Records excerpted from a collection
# # # # #

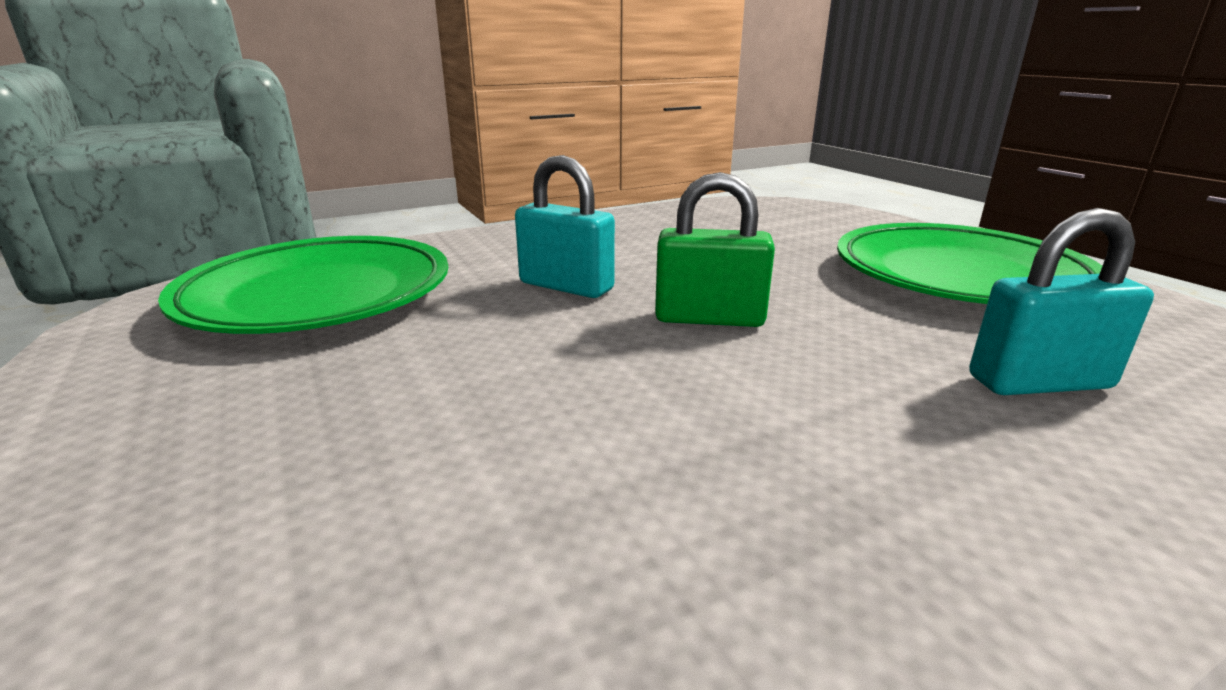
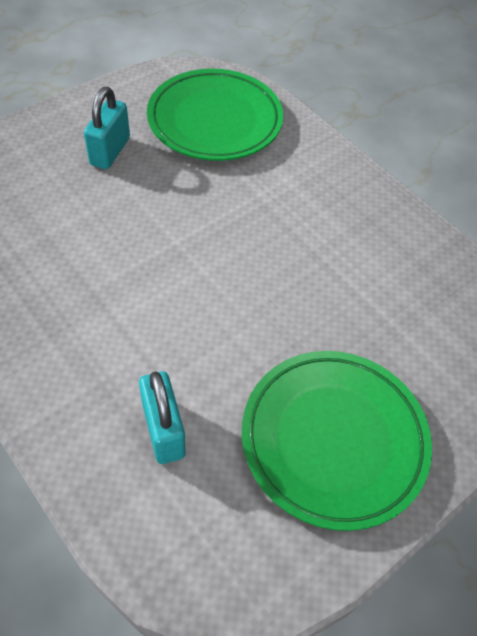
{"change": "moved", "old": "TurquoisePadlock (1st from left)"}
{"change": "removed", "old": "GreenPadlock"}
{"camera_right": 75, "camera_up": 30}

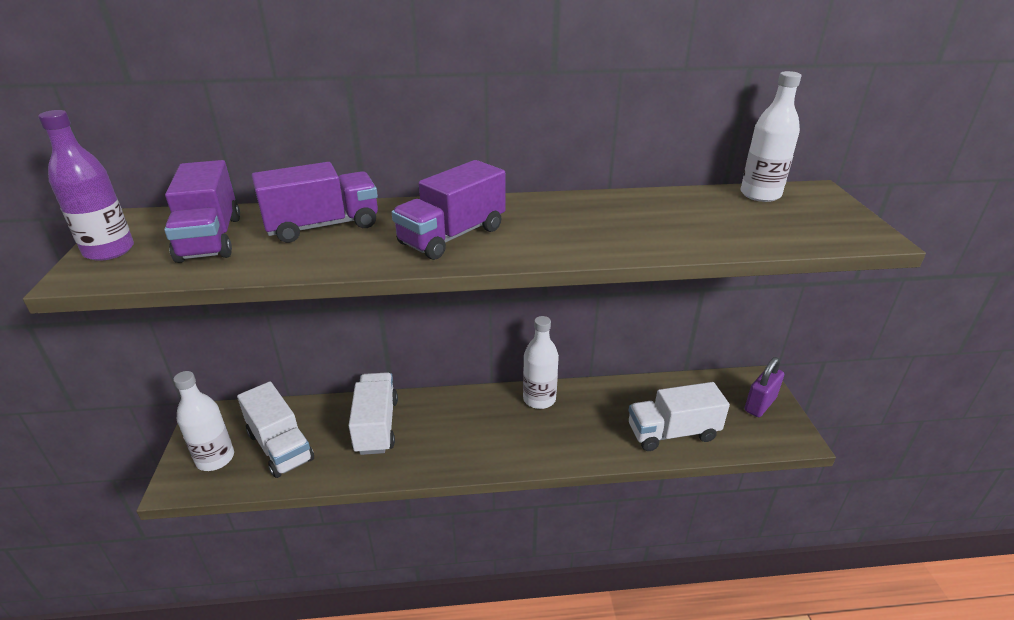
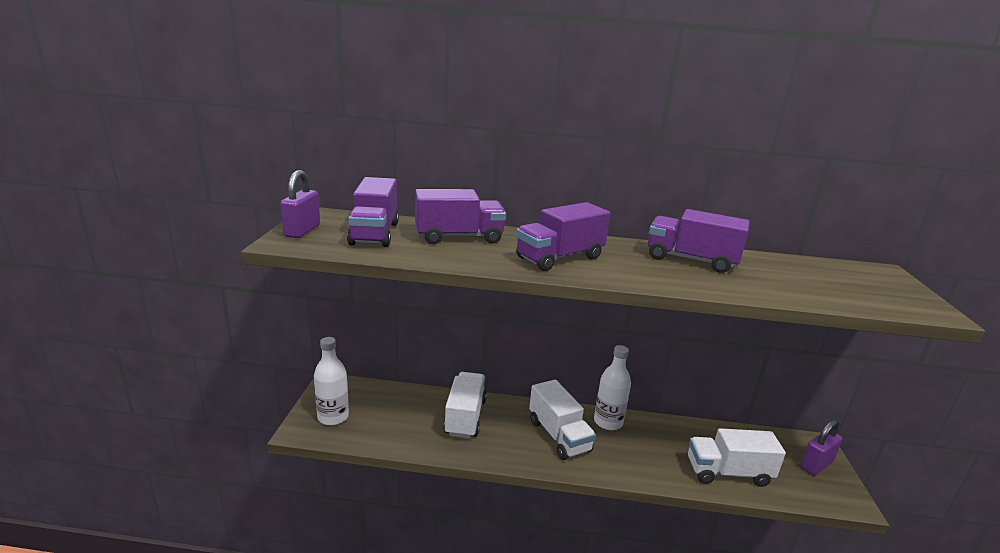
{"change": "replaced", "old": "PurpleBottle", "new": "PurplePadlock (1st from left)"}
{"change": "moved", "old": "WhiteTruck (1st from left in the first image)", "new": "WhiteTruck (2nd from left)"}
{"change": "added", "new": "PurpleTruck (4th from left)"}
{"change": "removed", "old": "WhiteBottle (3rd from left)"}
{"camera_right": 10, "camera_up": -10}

# # # # #

AIM OF THE TASK
Retype all the records shown above, character for character. Omit every picture.

REPLY
{"change": "moved", "old": "TurquoisePadlock (1st from left)"}
{"change": "removed", "old": "GreenPadlock"}
{"camera_right": 75, "camera_up": 30}

{"change": "replaced", "old": "PurpleBottle", "new": "PurplePadlock (1st from left)"}
{"change": "moved", "old": "WhiteTruck (1st from left in the first image)", "new": "WhiteTruck (2nd from left)"}
{"change": "added", "new": "PurpleTruck (4th from left)"}
{"change": "removed", "old": "WhiteBottle (3rd from left)"}
{"camera_right": 10, "camera_up": -10}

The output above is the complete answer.